Given data:
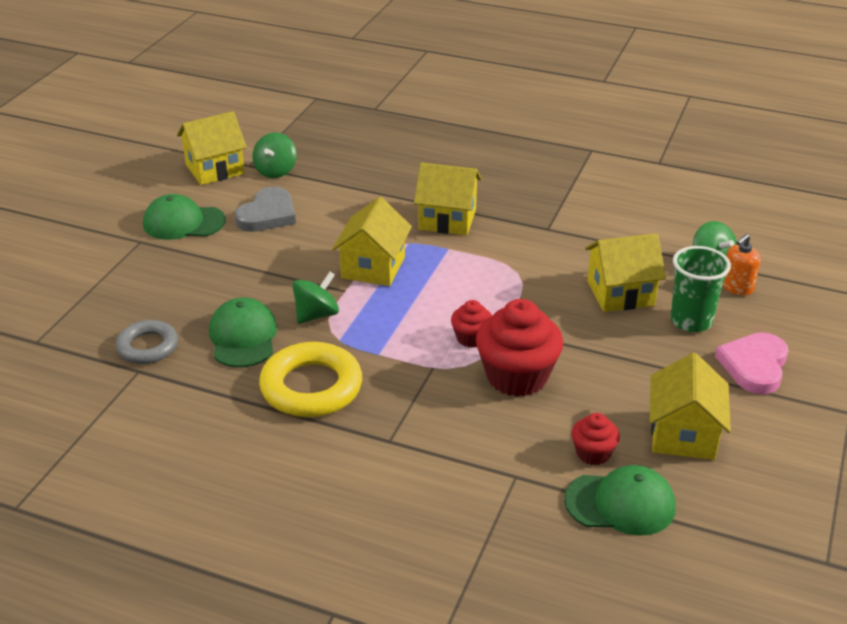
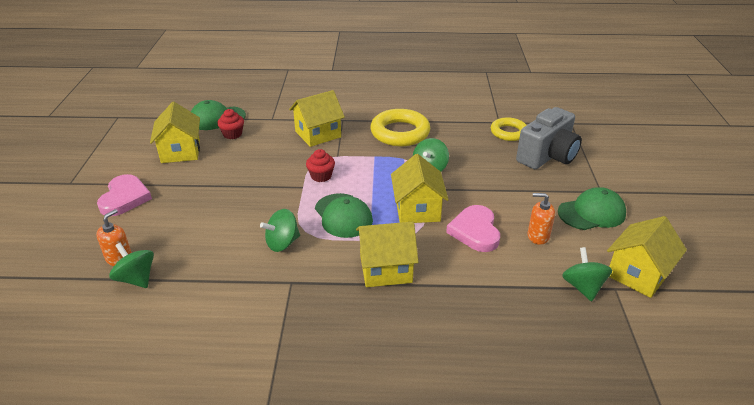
camera: 160 degrees right, 0 degrees up
(142, 297) = (547, 156): none -> grey camera
(147, 347) = (508, 132): grey ring -> yellow ring
(243, 337) = (461, 148): green cap -> green cap (343, 216)
(268, 214) = (538, 236): grey heart -> orange soap dispenser
(328, 232) = (475, 231): none -> pink heart
(517, 377) = (284, 160): red cupcake -> none
(547, 265) = (282, 243): none -> green spinning top
(620, 293) = (219, 231): yellow house -> yellow house (318, 134)
(691, 321) = (165, 220): green cup -> none

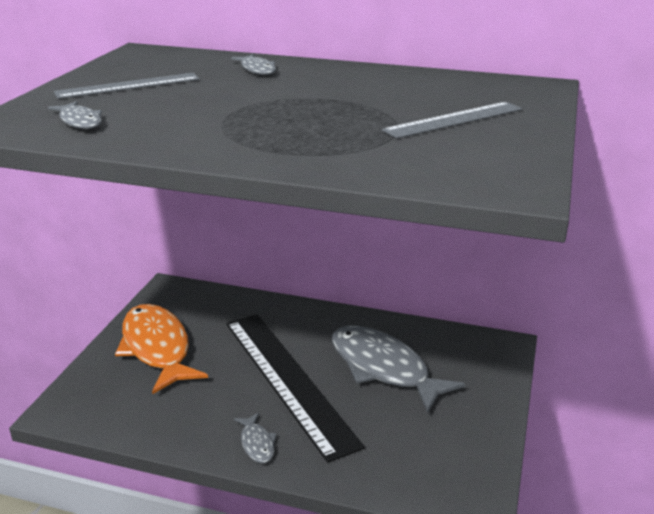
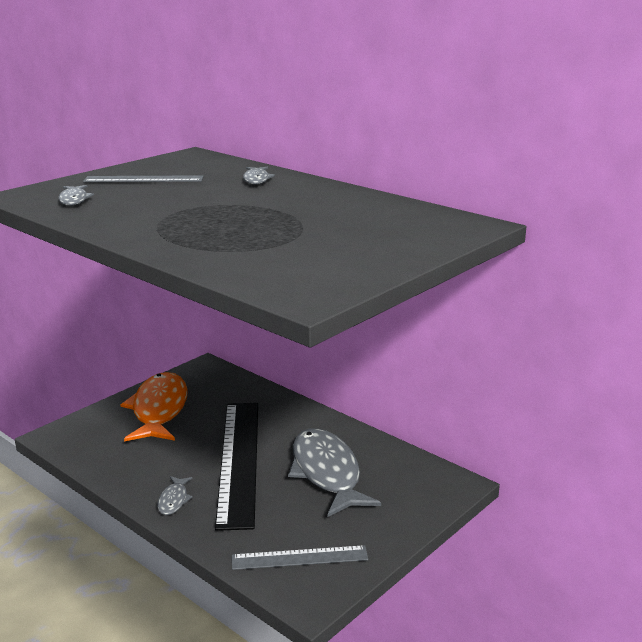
camera: 25 degrees right, 5 degrees down
(454, 120) = (348, 240): grey ruler -> grey ruler (299, 558)

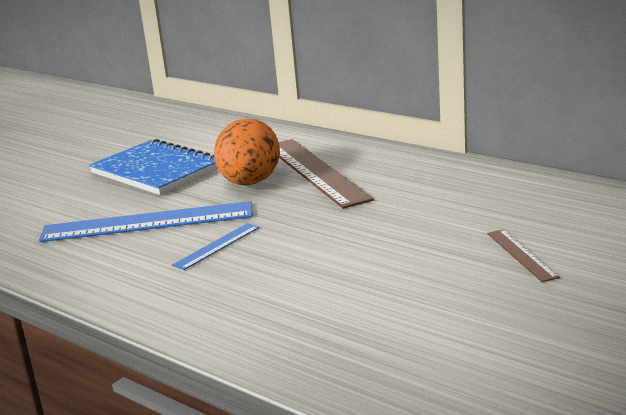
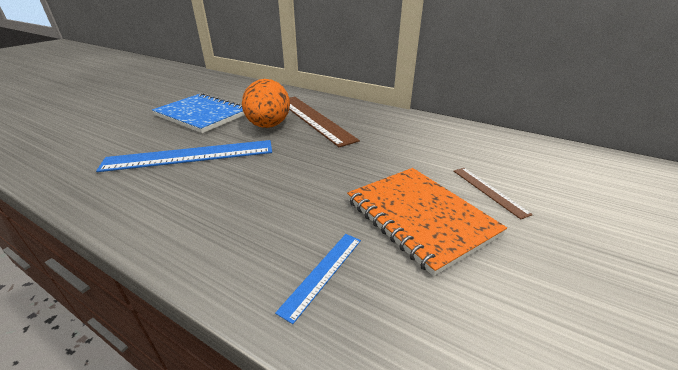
camera: 10 degrees left, 10 degrees up
(217, 246) = (245, 178): blue ruler -> blue ruler (323, 273)
(419, 281) = (419, 218): none -> orange notebook

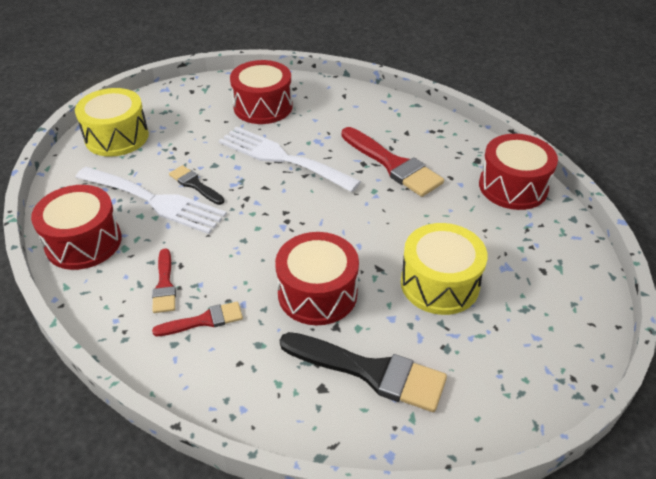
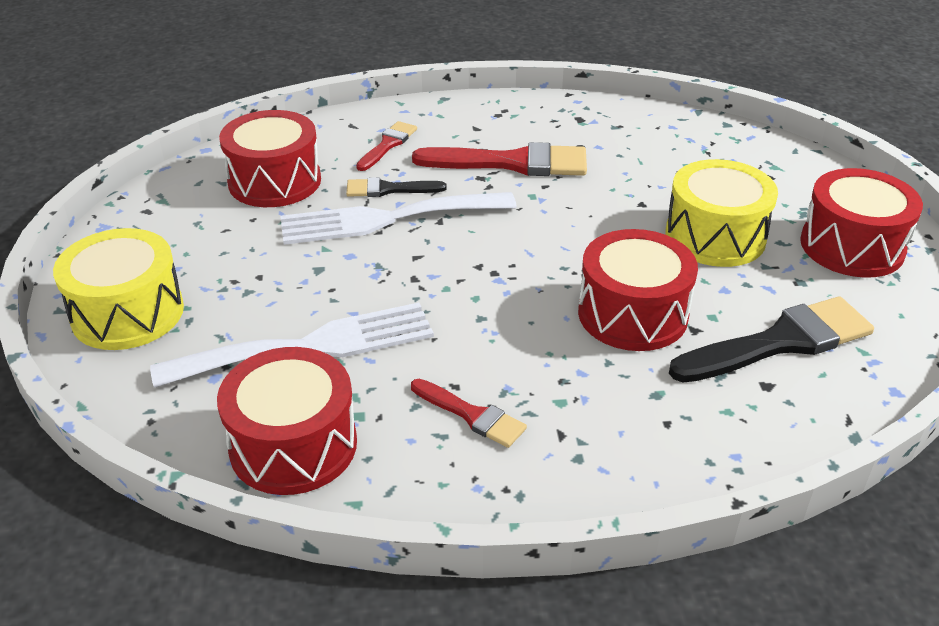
camera: 45 degrees left, 5 degrees down
(195, 184) = (330, 301): black brush -> black brush (389, 189)
(204, 320) = (571, 414): red brush -> red brush (388, 145)
(513, 187) = (643, 124): red drum -> red drum (852, 246)

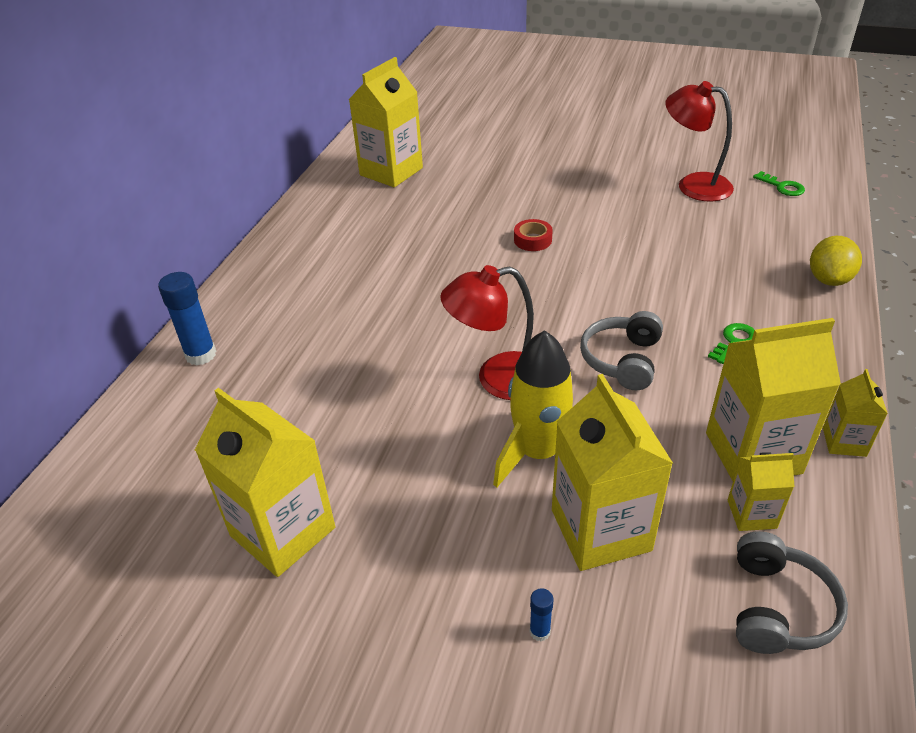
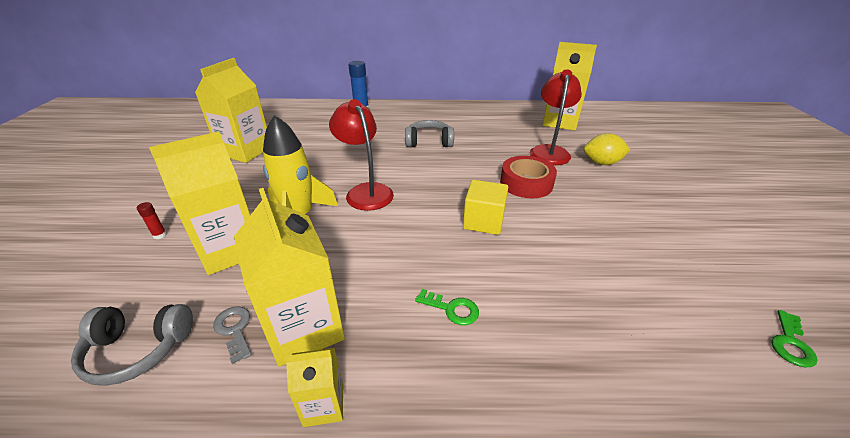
camera: 70 degrees right, 5 degrees down
(532, 240) = (526, 183): red tape -> red tape, size x1.74
(540, 631) = (160, 235): blue glue stick -> red glue stick
(599, 290) = (483, 221): none -> yellow cube
(622, 360) = (402, 242): grey headphones -> grey headphones (429, 142)
(693, 185) = (703, 263): red lamp -> red lamp (549, 151)
(751, 514) = (234, 330): yellow carton -> grey key
(829, 279) = (613, 396): yellow lemon -> yellow lemon (601, 163)

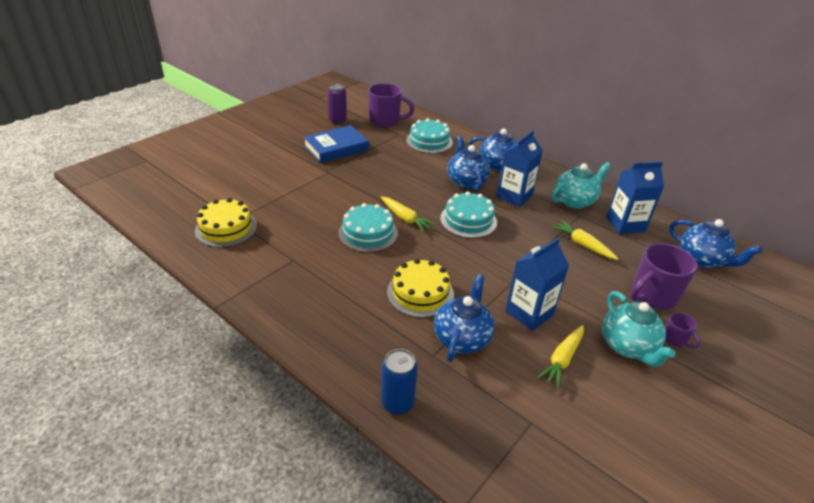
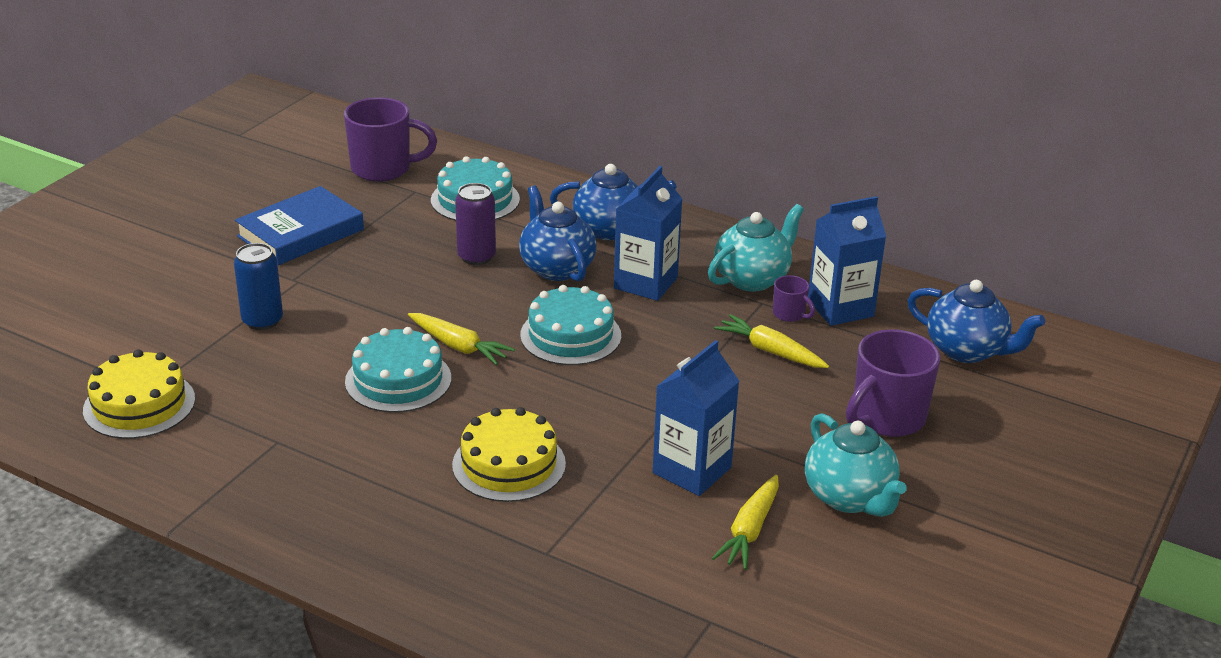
camera: 10 degrees left, 5 degrees down
(337, 121) = (289, 179): purple can -> purple can (476, 257)
(397, 403) = (504, 625): blue can -> blue can (262, 321)
(462, 338) = (589, 523): blue teapot -> none
(675, 339) = (922, 477): purple mug -> purple mug (789, 314)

Problem details:
Within the records above, each line containing "down" is to be returned.

Written answer:
camera: 25 degrees right, 5 degrees down
camera: 45 degrees left, 5 degrees down
camera: 70 degrees right, 5 degrees down
camera: 10 degrees left, 5 degrees down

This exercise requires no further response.